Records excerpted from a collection
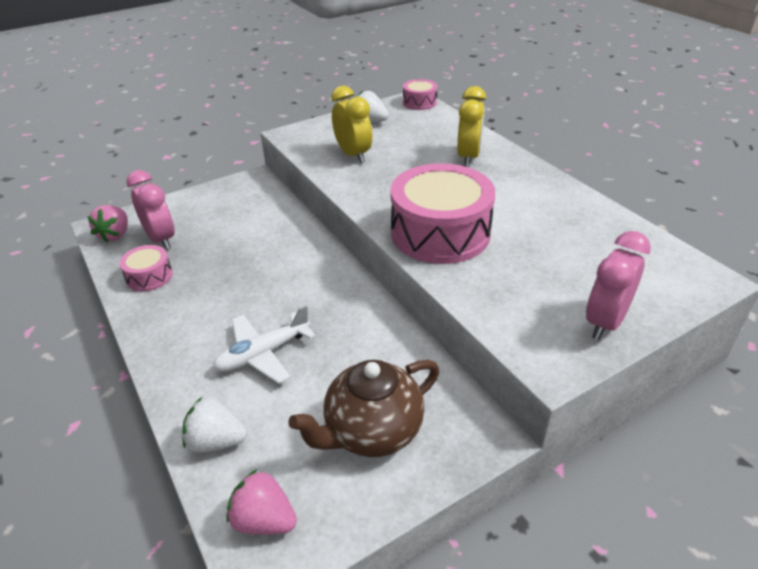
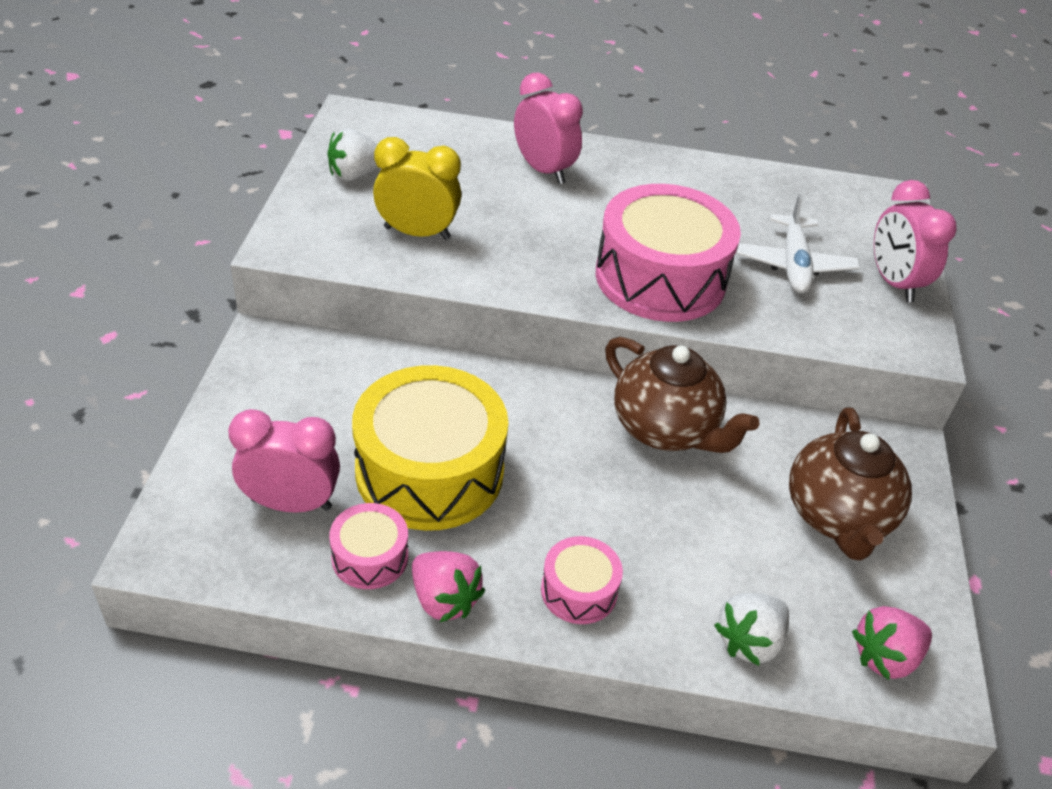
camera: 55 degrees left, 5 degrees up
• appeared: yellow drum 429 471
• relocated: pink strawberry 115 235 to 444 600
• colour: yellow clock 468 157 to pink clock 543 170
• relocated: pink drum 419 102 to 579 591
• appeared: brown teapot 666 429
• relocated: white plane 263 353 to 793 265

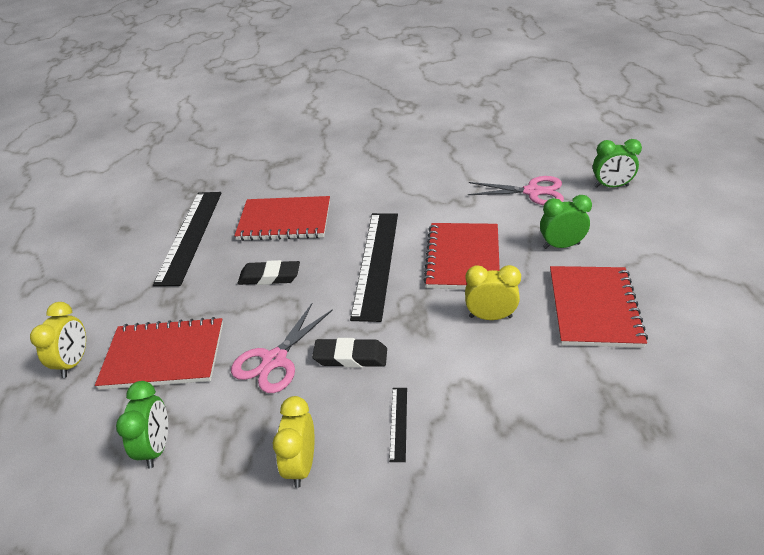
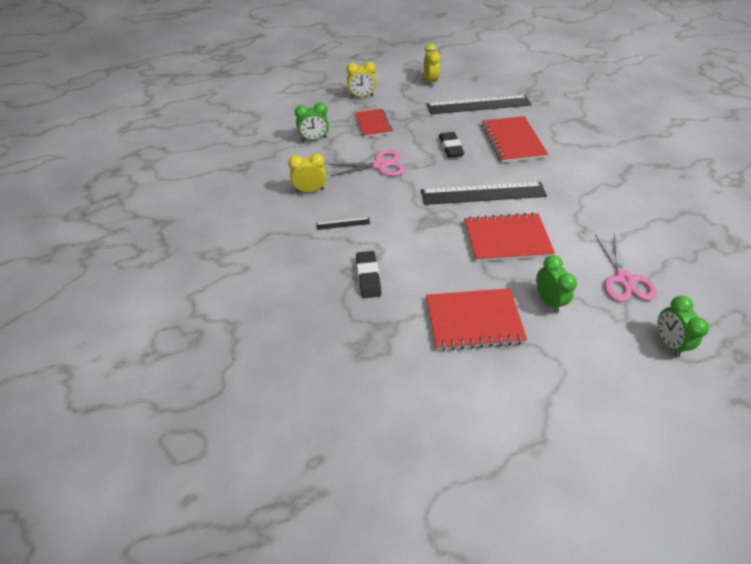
camera: 75 degrees right, 10 degrees up
• spun: pink scissors 275 360 = 379 165 150 degrees clockwise
• size: red notebook 164 356 = 373 124 x0.64
• relocated: black eraser 350 357 to 368 277
• relocated: yellow clock 490 317 to 430 81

BRIEF
Write out every line of the entries above exactly, and omit their pictures.

YOUR SOLUTION
camera: 55 degrees left, 5 degrees up
• appeared: yellow drum 429 471
• relocated: pink strawberry 115 235 to 444 600
• colour: yellow clock 468 157 to pink clock 543 170
• relocated: pink drum 419 102 to 579 591
• appeared: brown teapot 666 429
• relocated: white plane 263 353 to 793 265

camera: 75 degrees right, 10 degrees up
• spun: pink scissors 275 360 = 379 165 150 degrees clockwise
• size: red notebook 164 356 = 373 124 x0.64
• relocated: black eraser 350 357 to 368 277
• relocated: yellow clock 490 317 to 430 81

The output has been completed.